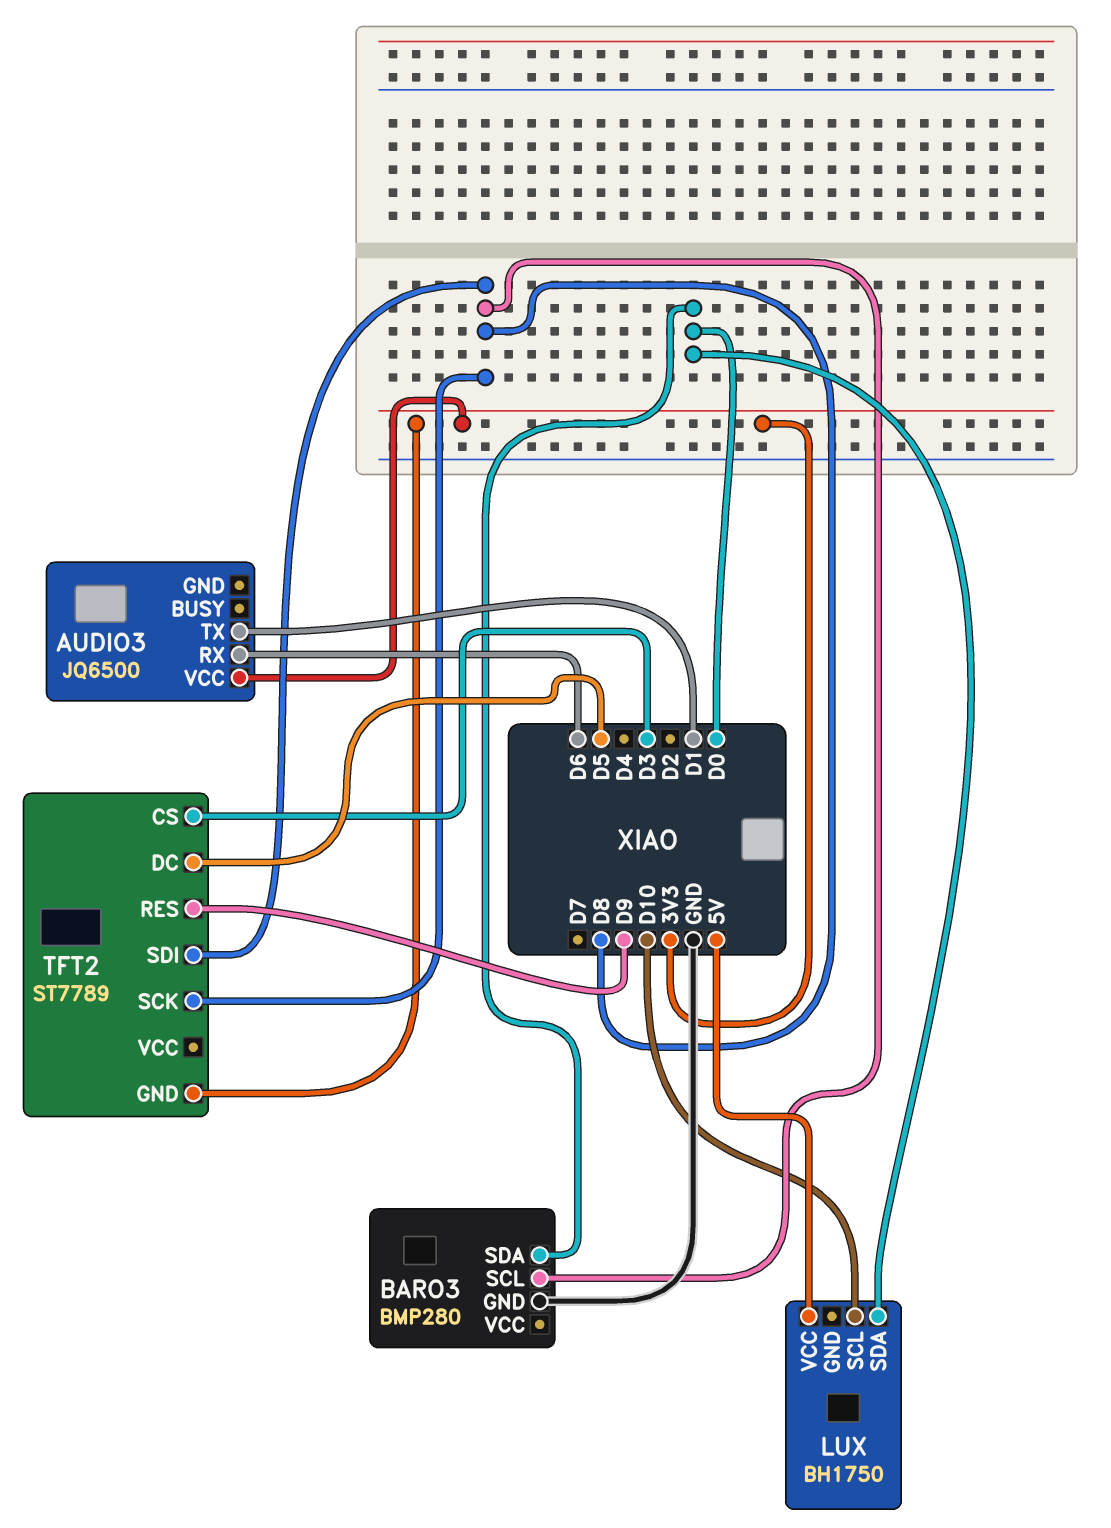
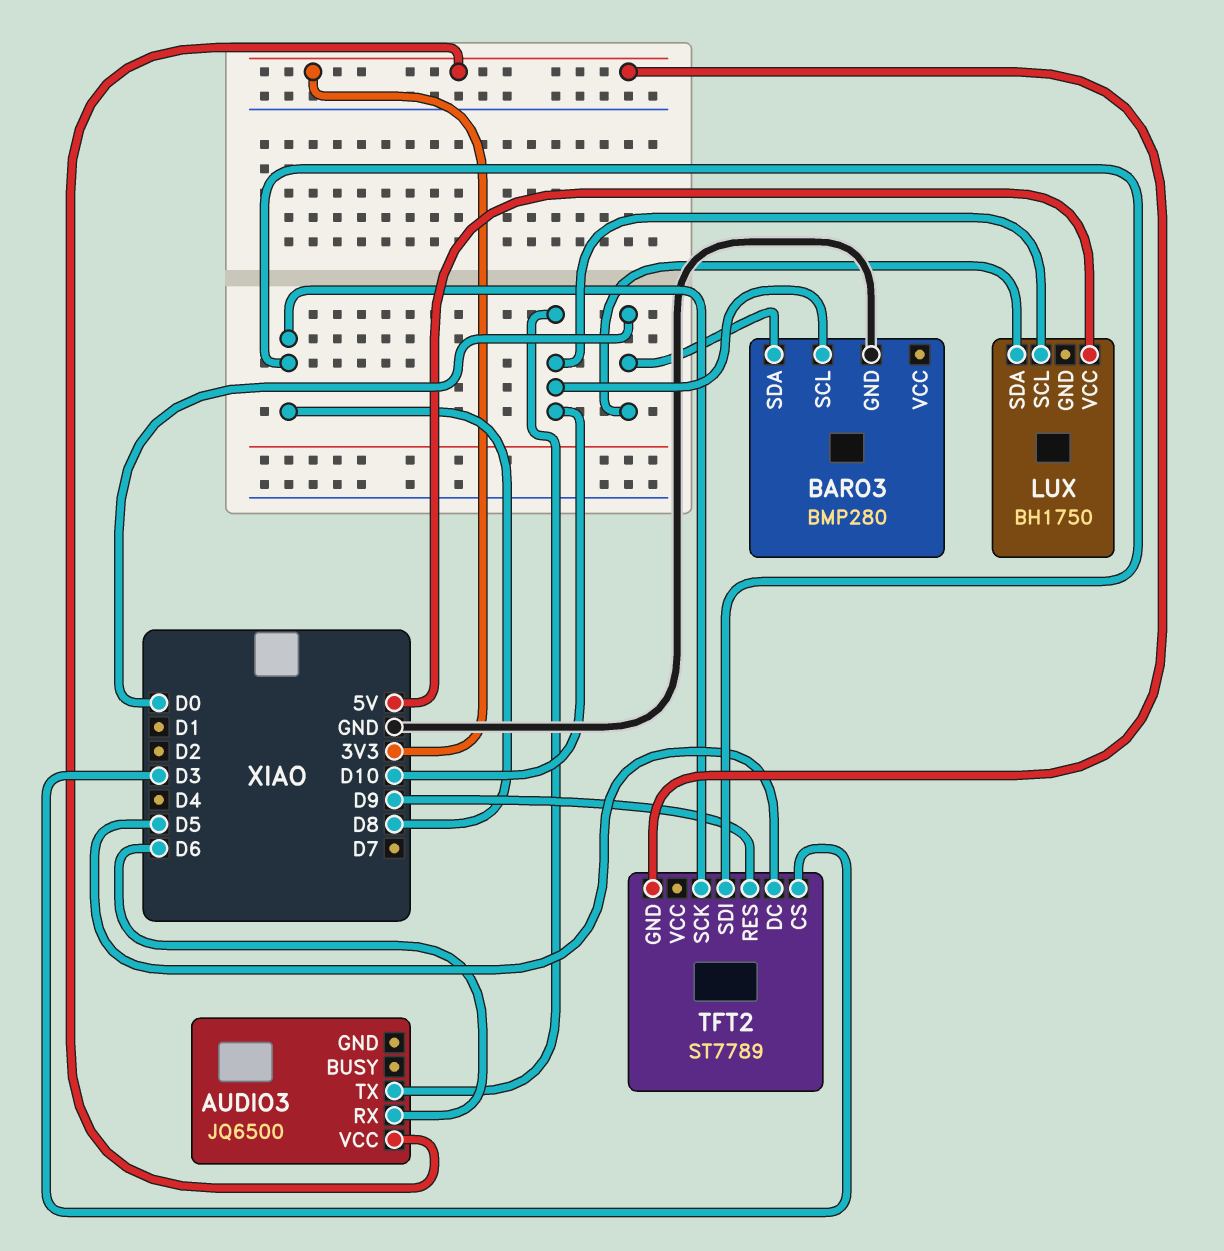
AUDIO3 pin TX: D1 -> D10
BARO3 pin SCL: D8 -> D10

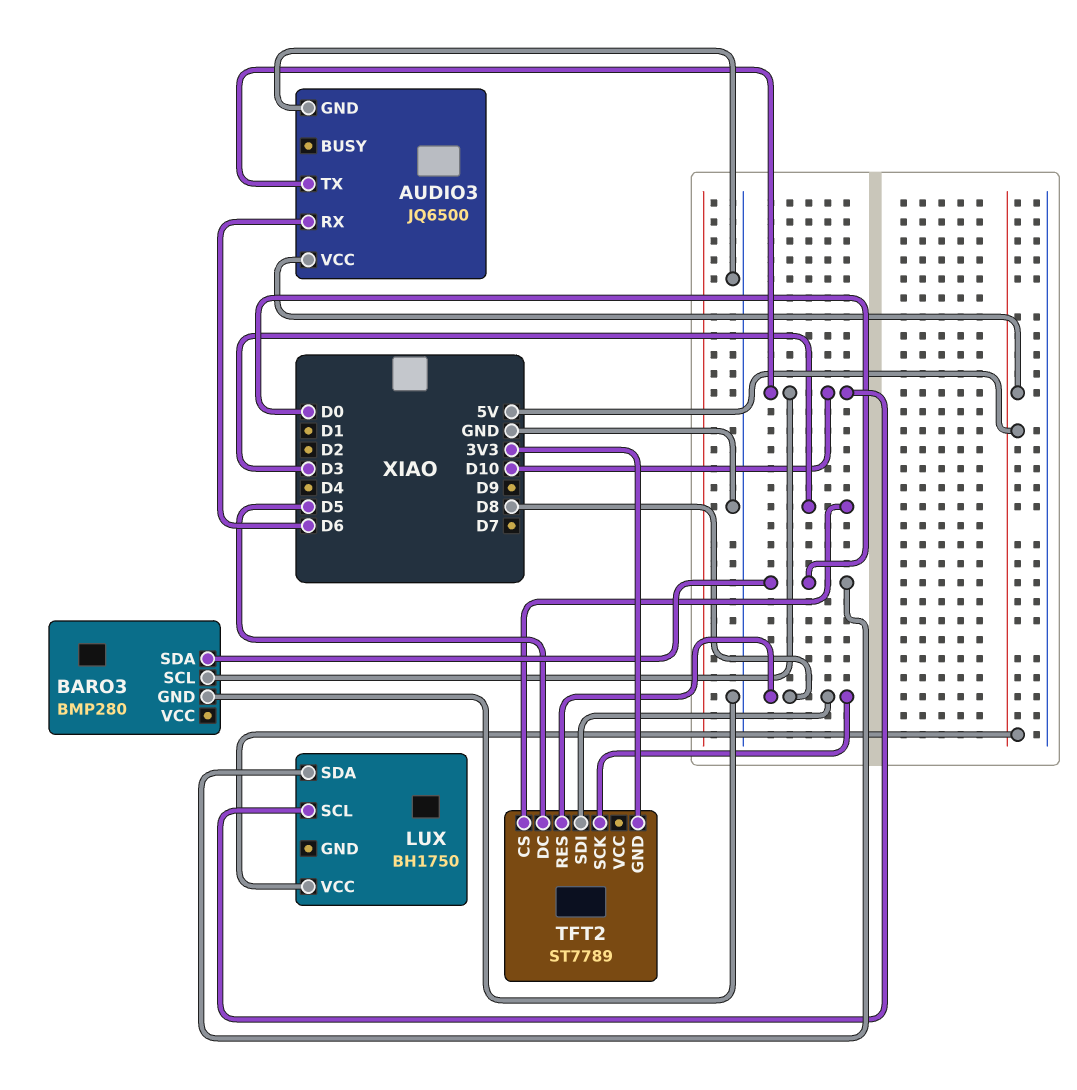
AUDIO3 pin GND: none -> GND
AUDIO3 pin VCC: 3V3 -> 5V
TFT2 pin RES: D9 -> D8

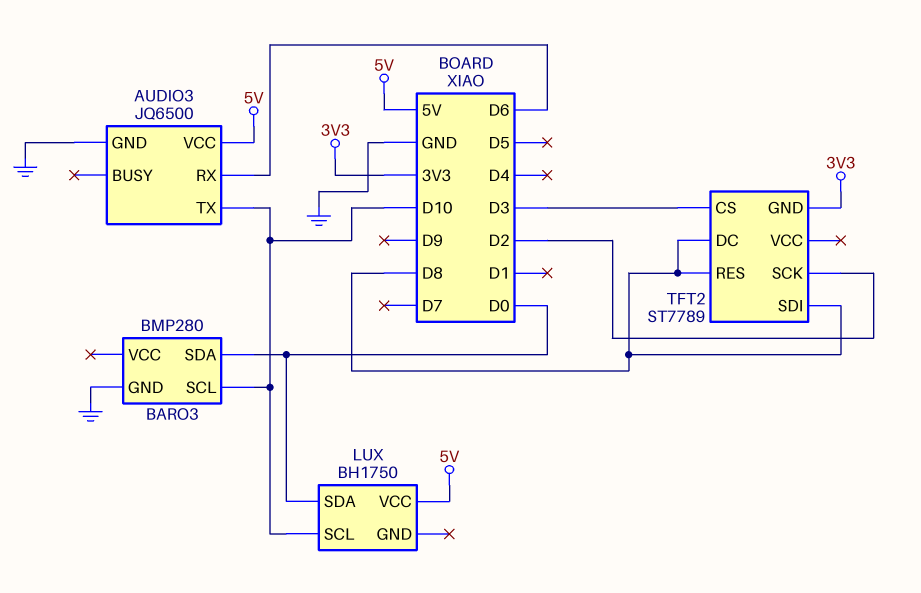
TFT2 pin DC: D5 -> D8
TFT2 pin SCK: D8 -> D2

Try it: Exactness is what counts here: copy each entry as given and omit its pictures.

Exercise output:
AUDIO3 pin TX: D1 -> D10
BARO3 pin SCL: D8 -> D10

AUDIO3 pin GND: none -> GND
AUDIO3 pin VCC: 3V3 -> 5V
TFT2 pin RES: D9 -> D8

TFT2 pin DC: D5 -> D8
TFT2 pin SCK: D8 -> D2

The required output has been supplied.